EXERCISE TASK: Extract every line of the entries that contains the string "defaultTimeSignature".

DATASET EXTRACT:
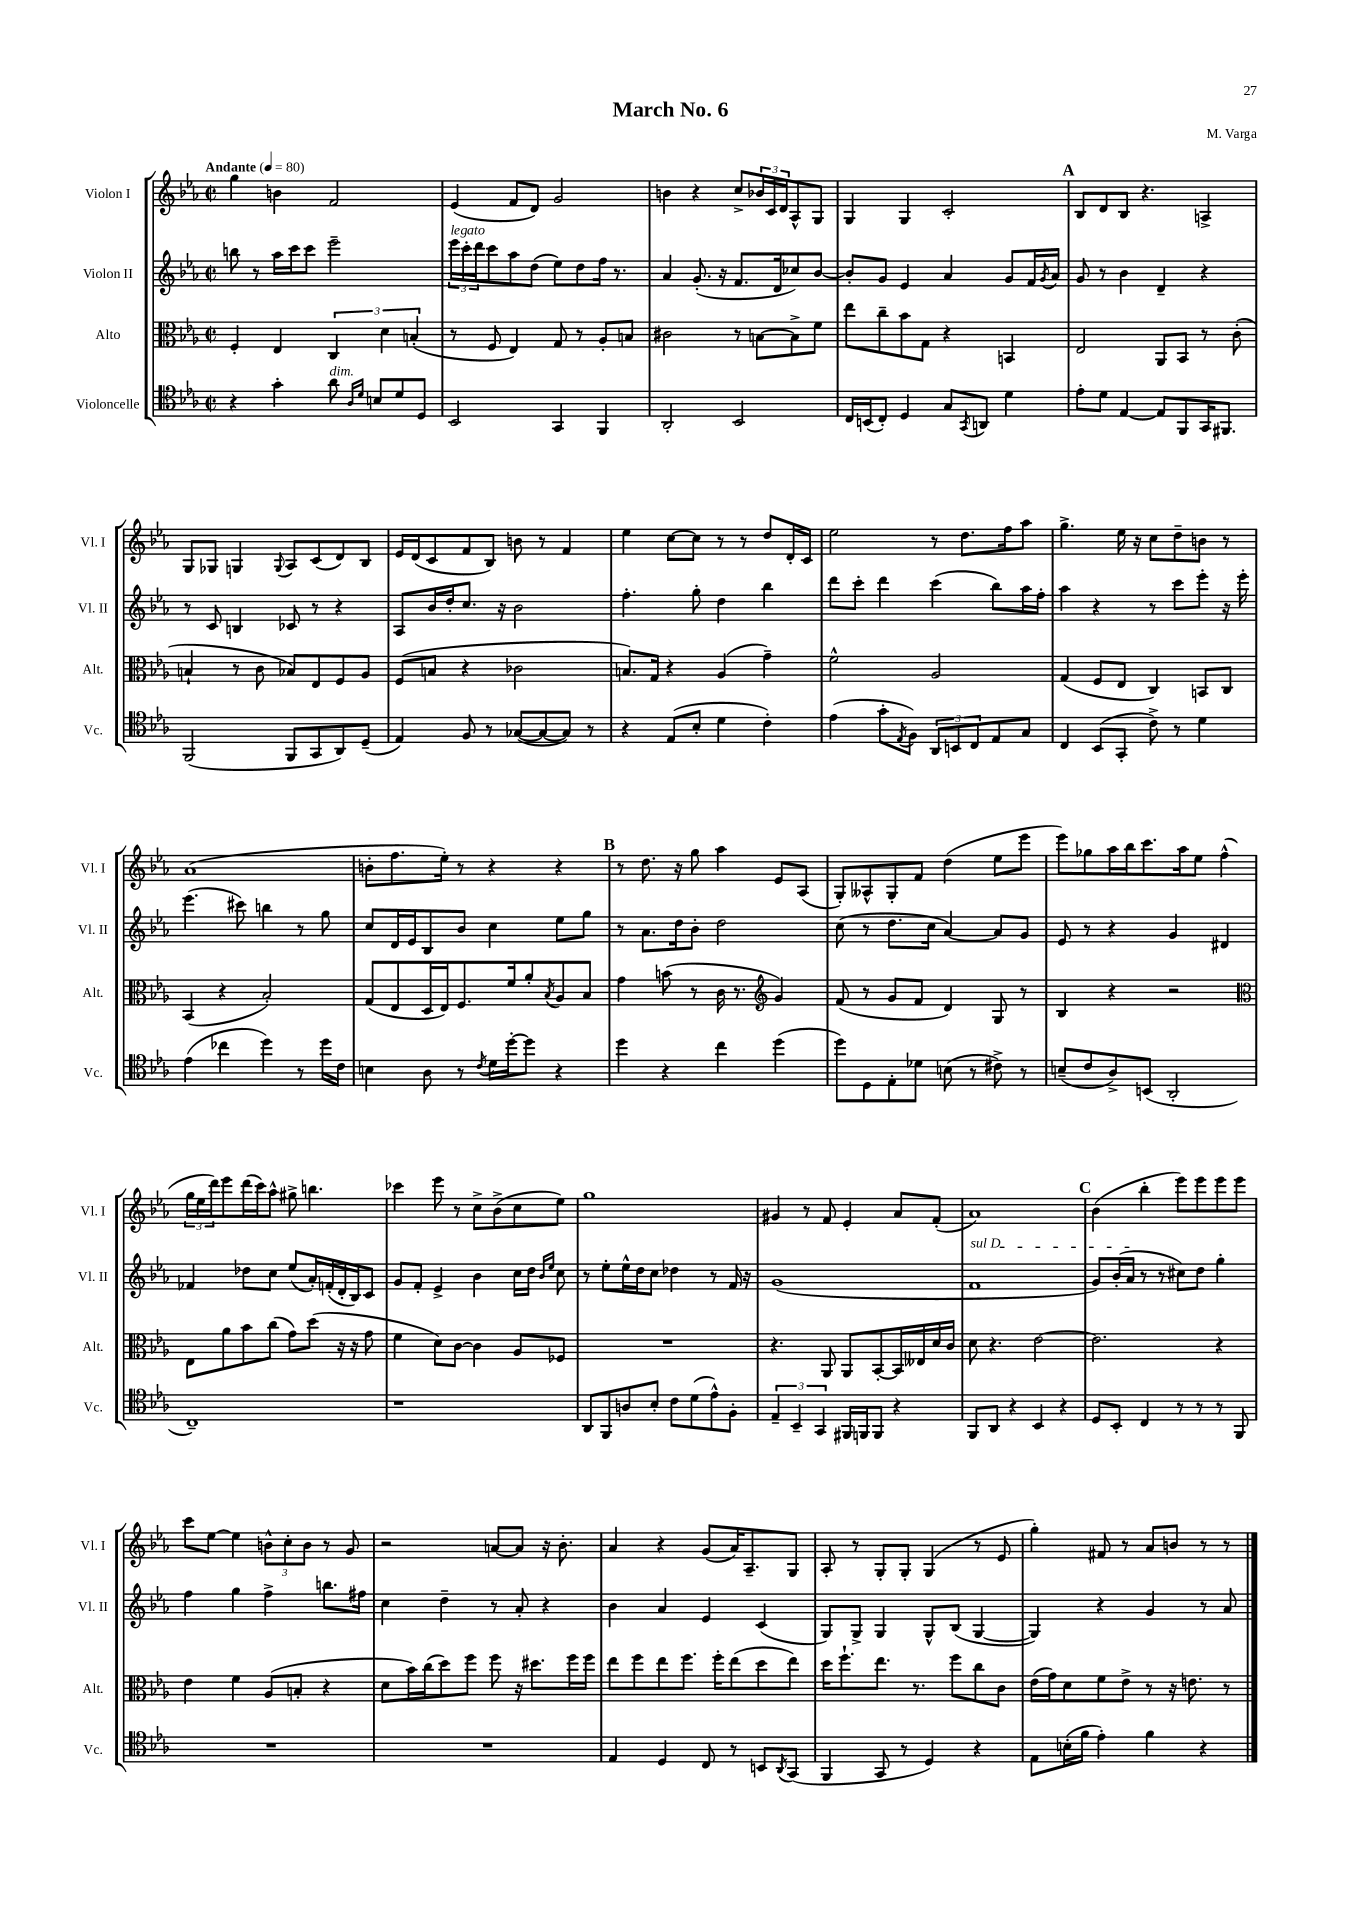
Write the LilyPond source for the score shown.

\header { title = "March No. 6" composer = "M. Varga" }
<<
\new StaffGroup <<
\new Staff = "s0" \with { instrumentName = "Violon I" shortInstrumentName = "Vl. I" } {
    \clef treble \key ees \major \defaultTimeSignature \time 2/2 \tempo "Andante" 4 = 80
    g''4 b'4 f'2 |
    ees'4( f'8 d'8) g'2 |
    b'4 r4 c''8-> \tuplet 3/2 { bes'16 c'16 d'16 } aes8-^ g8 |
    g4 g4 c'2-. |
    \mark \markup { \bold "A" } bes8 d'8 bes8 r4. a4-> |
    g8 ges8 g4 \appoggiatura { g8 } aes8 c'8( d'8) bes8 |
    ees'16 d'16( c'8 f'8 bes8) b'8 r8 f'4 |
    ees''4 c''8~ c''8 r8 r8 d''8 d'16-. c'16 |
    ees''2 r8 d''8. f''16 aes''8 |
    g''4.-> ees''16 r16 c''8 d''8-- b'8 r8 |
    aes'1( |
    b'8-. f''8. ees''16-.) r8 r4 r4 |
    \mark \markup { \bold "B" } r8 d''8. r16 g''8 aes''4 ees'8 aes8( |
    g8-.) aeses8-^ g8-. f'8 d''4( ees''8 ees'''8 |
    ees'''8) ges''8 aes''16 bes''16 c'''8. aes''16 ees''8 f''4-^( |
    \tuplet 3/2 { g''16 ees''16 d'''16) } ees'''8 d'''16( c'''16) aes''8-^ gis''8-> b''4. |
    ces'''4 ees'''8 r8 c''8-> bes'8->( c''8 ees''8) |
    g''1 |
    gis'4 r8 f'8 ees'4-. aes'8 f'8-.( |
    aes'1) |
    \mark \markup { \bold "C" } bes'4( bes''4-. ees'''8) ees'''8 ees'''8 ees'''8 |
    c'''8 ees''8~ ees''4 \tuplet 3/2 { b'8-^ c''8-. b'8 } r8 g'8 |
    r2 a'8~ a'8 r16 bes'8.-. |
    aes'4 r4 g'8( aes'16) aes8.-- g8 |
    aes8-. r8 g8-. g8-. g4( r8 ees'8 |
    g''4-.) fis'8 r8 aes'8 b'8 r8 r8 \bar "|." |
}
\new Staff = "s1" \with { instrumentName = "Violon II" shortInstrumentName = "Vl. II" } {
    \clef treble \key ees \major \defaultTimeSignature \time 2/2
    b''8 r8 aes''16 c'''16 c'''8 ees'''2-- |
    \tuplet 3/2 { ees'''16^\markup { \italic "legato" } c'''16-. d'''16 } c'''8 aes''8 d''8( ees''8) d''8 f''16 r8. |
    aes'4 g'8.-.( r16 f'8. d'16 ces''8) bes'8~ |
    bes'8-. g'8 ees'4 aes'4 g'8 f'16 \acciaccatura { g'8 } aes'16 |
    \mark \markup { \bold "A" } g'8 r8 bes'4 d'4-- r4 |
    r8 c'8 b4 ces'8 r8 r4 |
    aes8 bes'16 d''16-. c''8. r16 bes'2 |
    f''4.-. g''8-. d''4 bes''4 |
    d'''8 c'''8-. d'''4 c'''4( bes''8) aes''16 f''16-. |
    aes''4 r4 r8 c'''8 ees'''8-. r16 ees'''16-. |
    ees'''4.( cis'''8) b''4 r8 g''8 |
    c''8 d'16 ees'16 bes8 bes'8 c''4 ees''8 g''8 |
    \mark \markup { \bold "B" } r8 aes'8. d''16 bes'8-. d''2 |
    c''8( r8 d''8. c''16 aes'4~) aes'8 g'8 |
    ees'8 r8 r4 g'4 dis'4 |
    fes'4 des''8 c''8 ees''8( aes'16-.) f'16-.( d'16-. bes16) c'8 |
    g'8 f'8-. ees'4-> bes'4 c''16 d''16 \grace { bes'16 ees''16 } c''8 |
    r8 ees''8-. ees''16-^ d''16 c''8 des''4 r8 f'16 r16 |
    g'1( |
    \once \override TextSpanner.bound-details.left.text = \markup { \italic "sul D" } f'1\startTextSpan |
    \mark \markup { \bold "C" } g'8) bes'16-.( aes'16\stopTextSpan r8 r8 cis''8) d''8 g''4-. |
    f''4 g''4 f''4-> b''8. fis''16 |
    c''4 d''4-- r8 aes'8-. r4 |
    bes'4 aes'4 ees'4 c'4( |
    g8) g8-> g4 g8-^ bes8( g4~ |
    g4) r4 g'4 r8 aes'8 \bar "|." |
}
\new Staff = "s2" \with { instrumentName = "Alto" shortInstrumentName = "Alt." } {
    \clef alto \key ees \major \defaultTimeSignature \time 2/2
    f4-. ees4 \tuplet 3/2 { c4 d'4 b4-.( } |
    r8 f8 ees4) g8 r8 aes8-. b8 |
    cis'2 r8 b8~ b8-> f'8 |
    ees''8 c''8-- bes'8 g8 r4 b,4 |
    \mark \markup { \bold "A" } ees2 aes,8 bes,8 r8 c'8-.( |
    b4-! r8 c'8 bes8) ees8 f8 aes8 |
    f8( b8 r4 ces'2 |
    b8.) g16 r4 aes4( g'4--) |
    f'2-^ aes2 |
    g4( f8 ees8 c4) b,8 c8 |
    bes,4( r4 bes2-.) |
    g8( ees8 d16 ees16) f8. f'16 aes'8-. \acciaccatura { bes8 } aes8 bes8 |
    \mark \markup { \bold "B" } g'4 b'8( r8 c'16 r8. \clef treble g'4) |
    f'8( r8 g'8 f'8 d'4) g8 r8 |
    bes4 r4 r2 |
    \clef alto ees8 aes'8 bes'8 c''8( g'8) d''8( r16 r16 g'8 |
    f'4 d'8) c'8~ c'4 aes8 fes8 |
    R1 |
    r4. aes,8 aes,8 bes,8~-. bes,16 eeses16 d'16 c'16 |
    d'8 r4. ees'2~ |
    \mark \markup { \bold "C" } ees'2. r4 |
    ees'4 f'4 aes8( b8-. r4 |
    d'8 bes'16) c''16( d''8) f''8 f''8 r16 dis''8. f''16 f''16 |
    ees''8 f''8 ees''8 f''8. f''16-. ees''8( d''8 ees''8) |
    d''16 f''8.-! ees''8. r8. f''8 c''8 c'8 |
    ees'16( g'16) d'8 f'8 ees'8-> r8 r16 e'8. r8 \bar "|." |
}
\new Staff = "s3" \with { instrumentName = "Violoncelle" shortInstrumentName = "Vc." } {
    \clef tenor \key ees \major \defaultTimeSignature \time 2/2
    r4 g'4-. aes'8^\markup { \italic "dim." } \grace { aes16 d'16 } b8 d'8 d8 |
    bes,2 g,4 f,4 |
    aes,2-. bes,2 |
    c16 b,16( c8-.) d4 g8 \acciaccatura { g,8 } a,8 d'4 |
    \mark \markup { \bold "A" } ees'8-. d'8 ees4~ ees8 f,8 g,16 fis,8. |
    f,2( f,8 g,8 aes,8) d8--( |
    ees4) f8 r8 ges8~( ges8~ ges8) r8 |
    r4 ees8( bes8-. d'4 c'4-.) |
    ees'4( g'8-. \acciaccatura { ees8 } f8) \tuplet 3/2 { aes,8 b,8 c8 } ees8 g8 |
    c4 bes,8( g,8-. c'8->) r8 d'4 |
    ees'4( ces''4 d''4) r8 d''16 c'16 |
    b4 aes8 r8 \acciaccatura { c'8 } d'16 d''16~-. d''8 r4 |
    \mark \markup { \bold "B" } d''4 r4 c''4 d''4( |
    d''8) d8 ees8-. des'8 b8( r8 cis'8->) r8 |
    b8--( c'8 aes8->) b,8( aes,2-. |
    c1--) |
    r1 |
    aes,8 f,8 a8 bes8-. c'8 d'8( ees'8-^) f8-. |
    \tuplet 3/2 { ees4-- bes,4-- g,4 } fis,16 f,16 f,8 r4 |
    f,8 aes,8 r4 bes,4 r4 |
    \mark \markup { \bold "C" } d8 bes,8-. c4 r8 r8 r8 f,8 |
    R1 |
    R1 |
    ees4 d4 c8 r8 b,8 \acciaccatura { aes,8 } g,8( |
    f,4 g,8 r8 d4) r4 |
    ees8 b16-.( f'16 ees'4-.) f'4 r4 \bar "|." |
}
>>
>>
\layout { \context { \Score \remove "Bar_number_engraver" } }
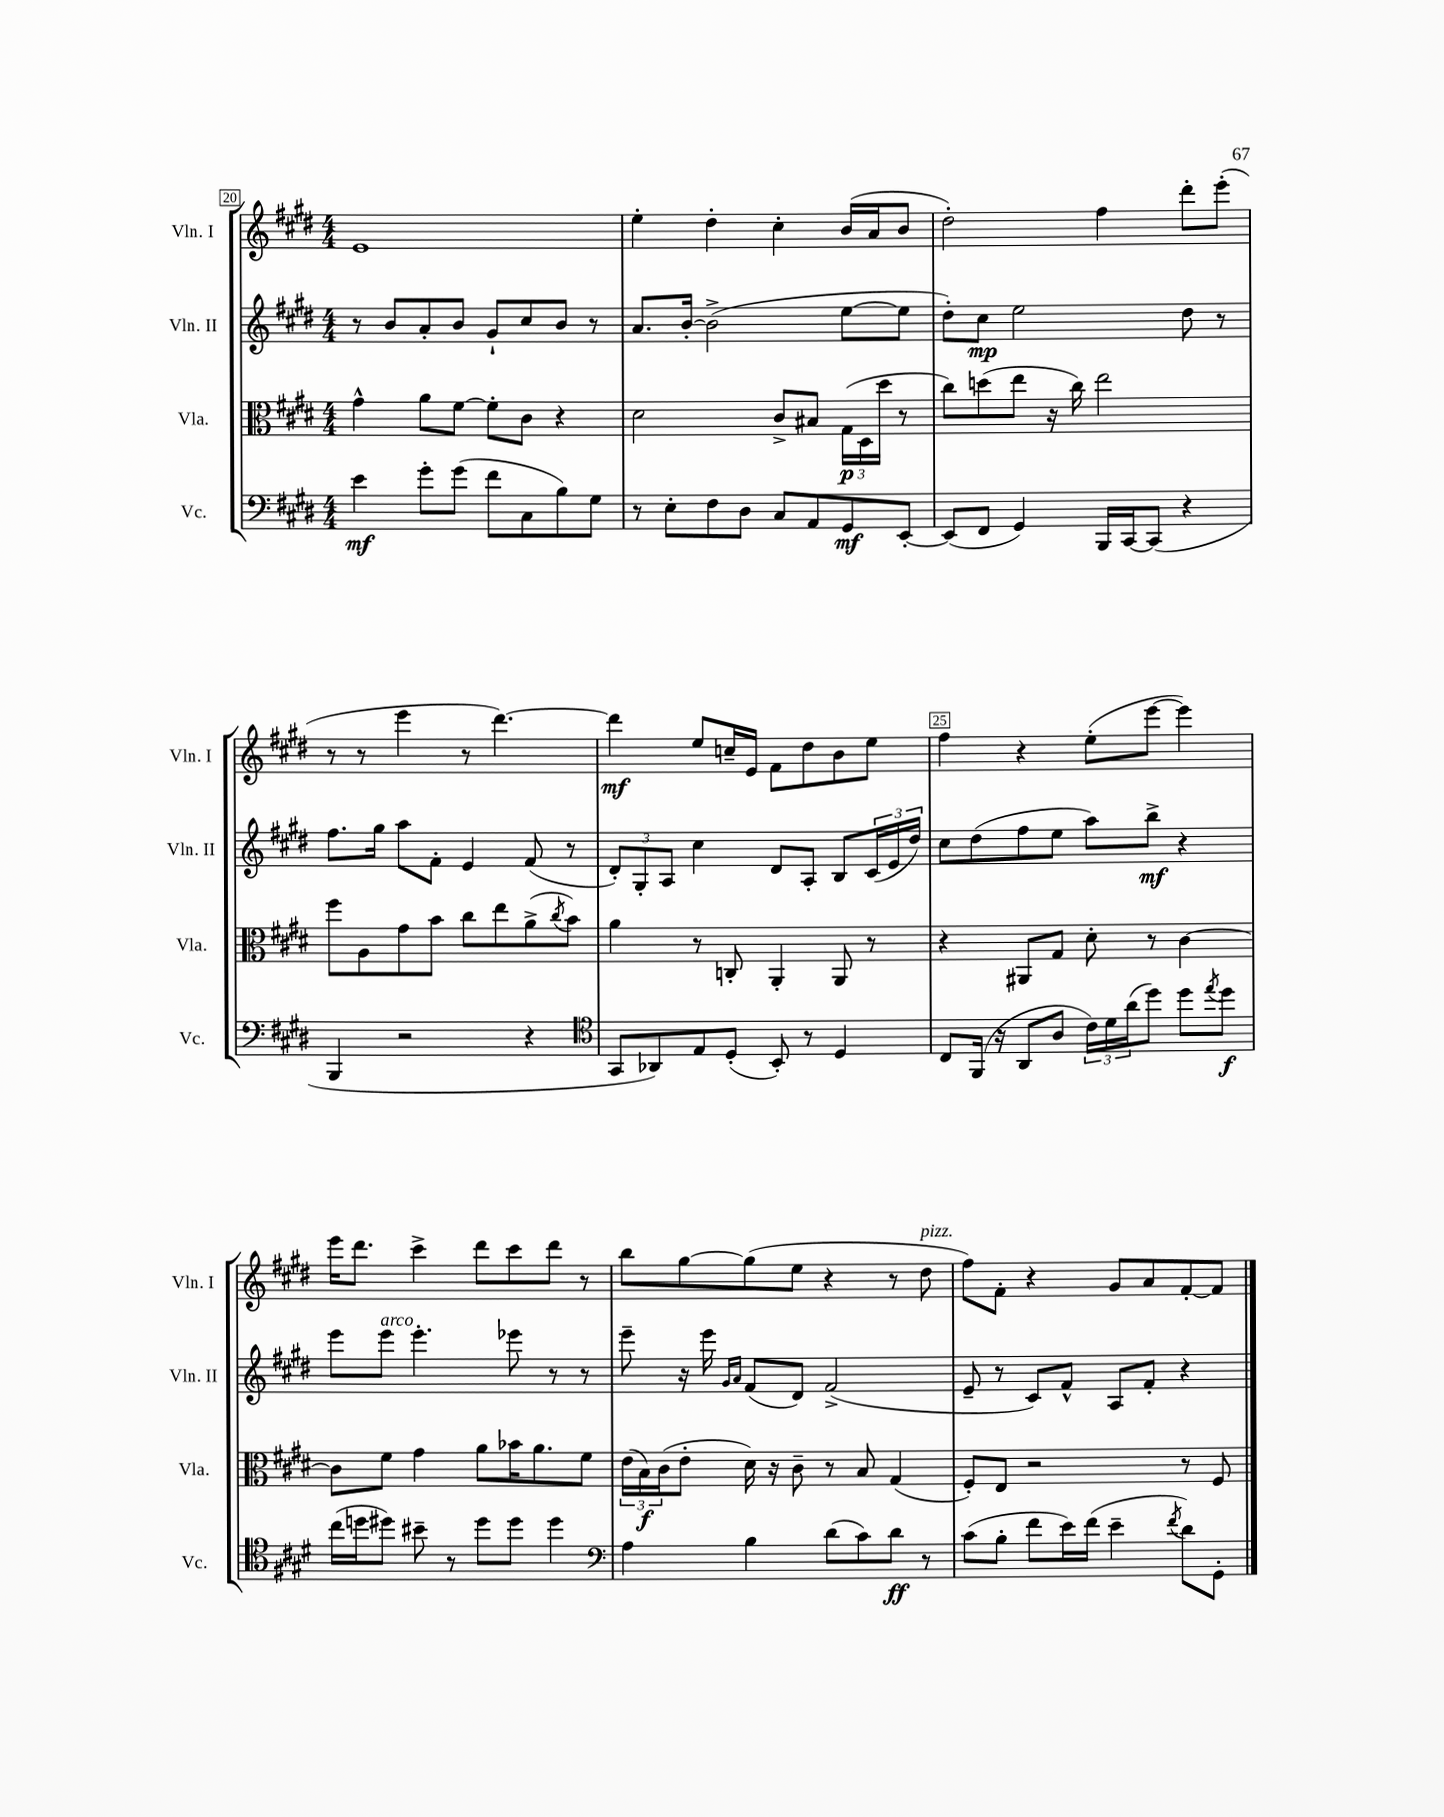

OUTPUT OF THE TASK:
    \clef treble \key ees \major \defaultTimeSignature \time 2/2 \tempo "Andante" 4 = 80
    \clef treble \key ees \major \defaultTimeSignature \time 2/2
    \clef alto \key ees \major \defaultTimeSignature \time 2/2
    \clef tenor \key ees \major \defaultTimeSignature \time 2/2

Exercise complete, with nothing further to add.